[Scene image comparisons]
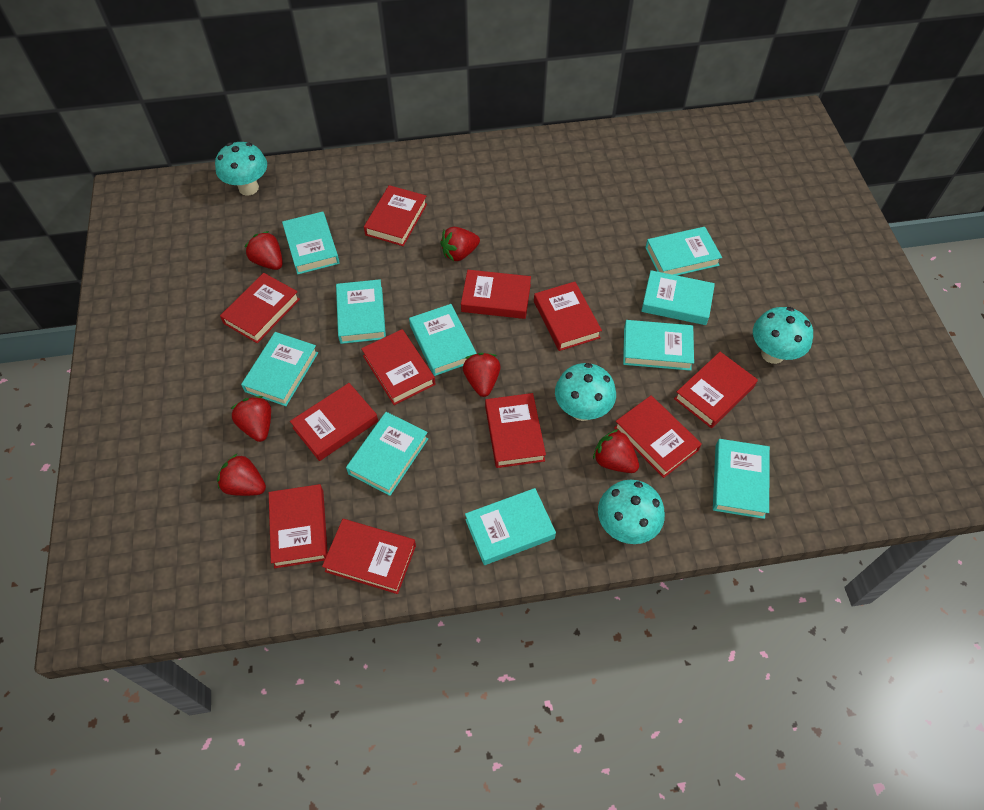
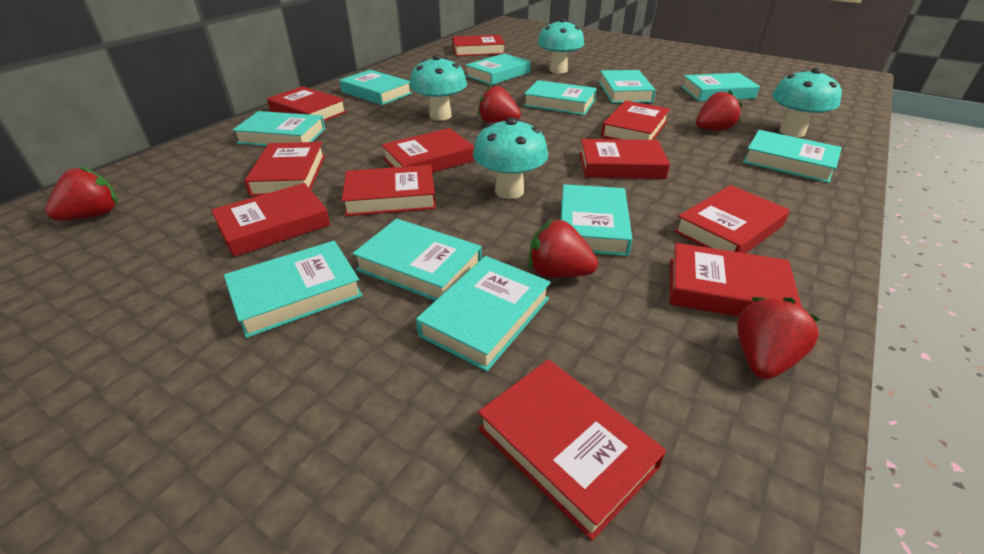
red strawberry: 6 -> 5
turquoise book: 10 -> 11

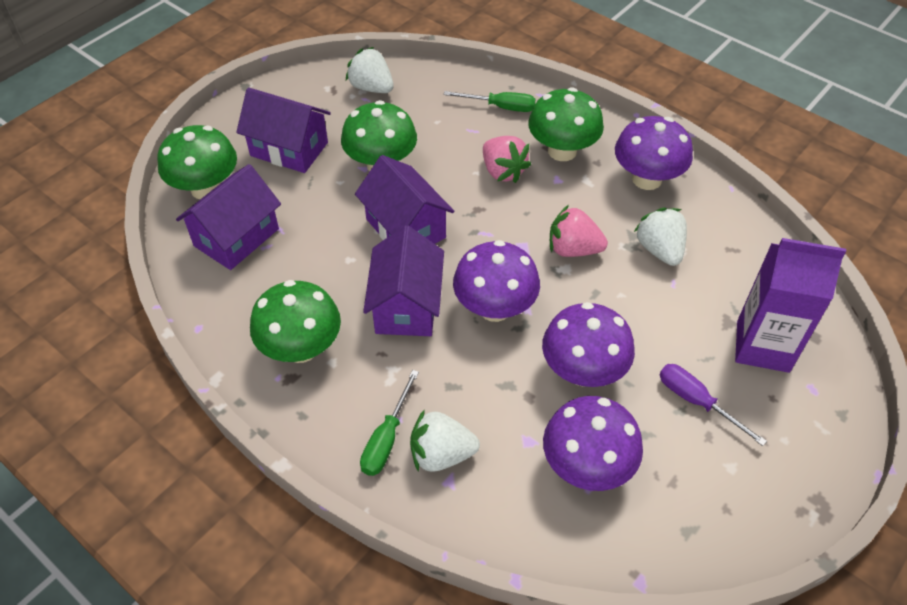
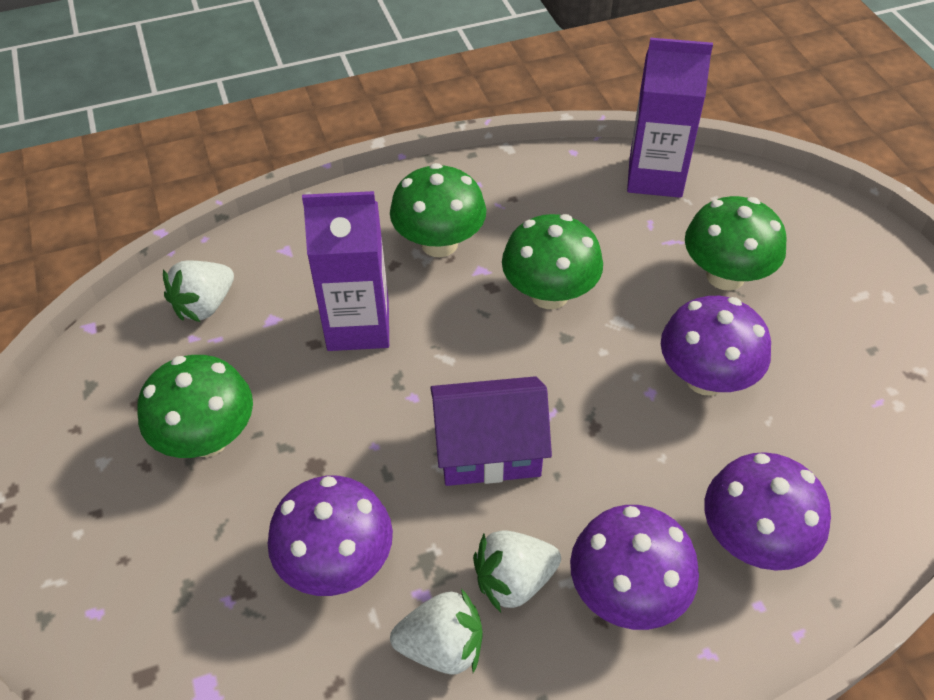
green screwdriver: 2 -> 0
pink strawberry: 2 -> 0
purple carton: 1 -> 2
purple house: 4 -> 1
purple screwdriver: 1 -> 0

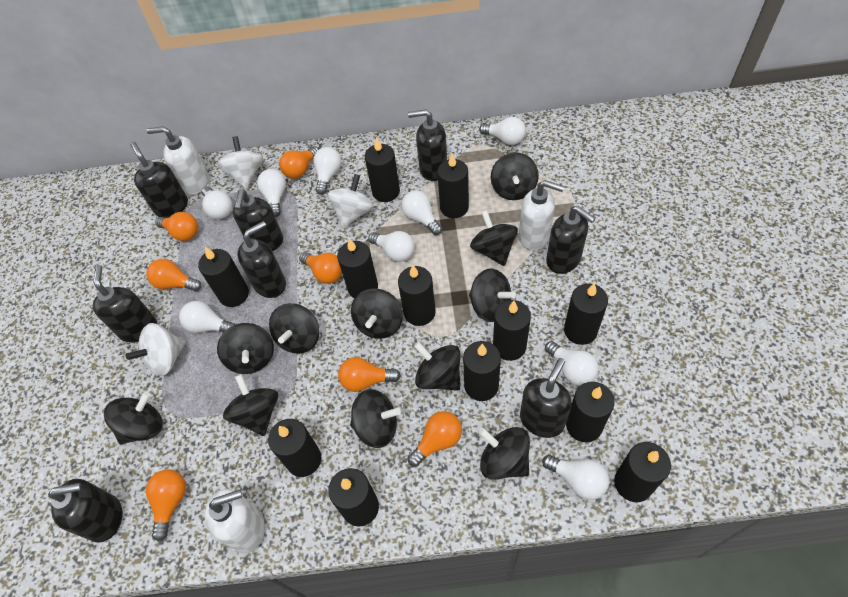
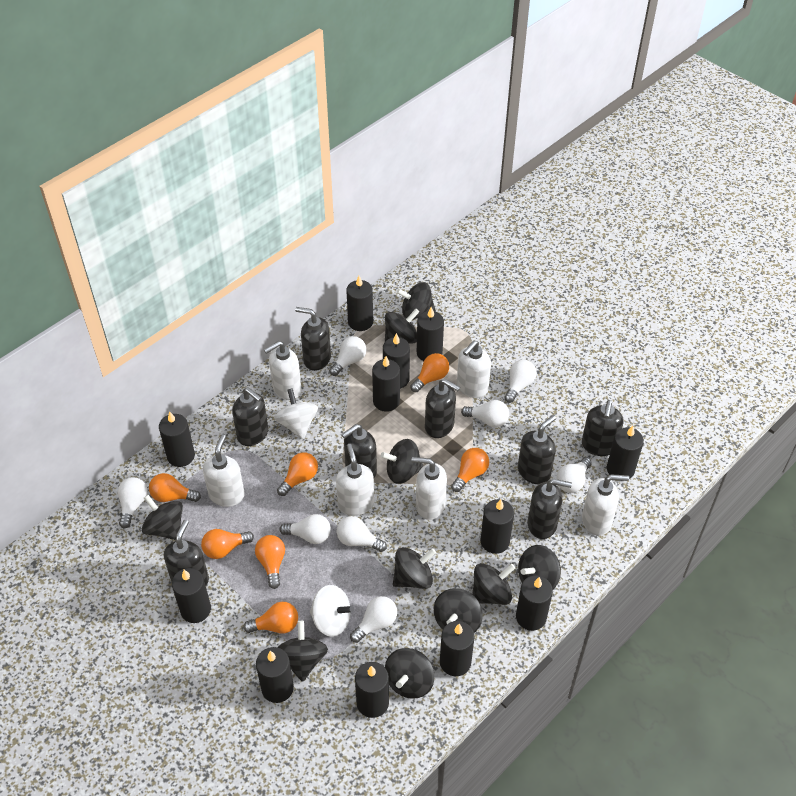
black spinning top: 11 -> 10
white light bulb: 9 -> 8
white soap dispenser: 3 -> 6
white spinning top: 3 -> 2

Exercise brief »
Above are the records. Copy every line in them holding "purple".

Answer box »
purple carton: 1 -> 2
purple house: 4 -> 1
purple screwdriver: 1 -> 0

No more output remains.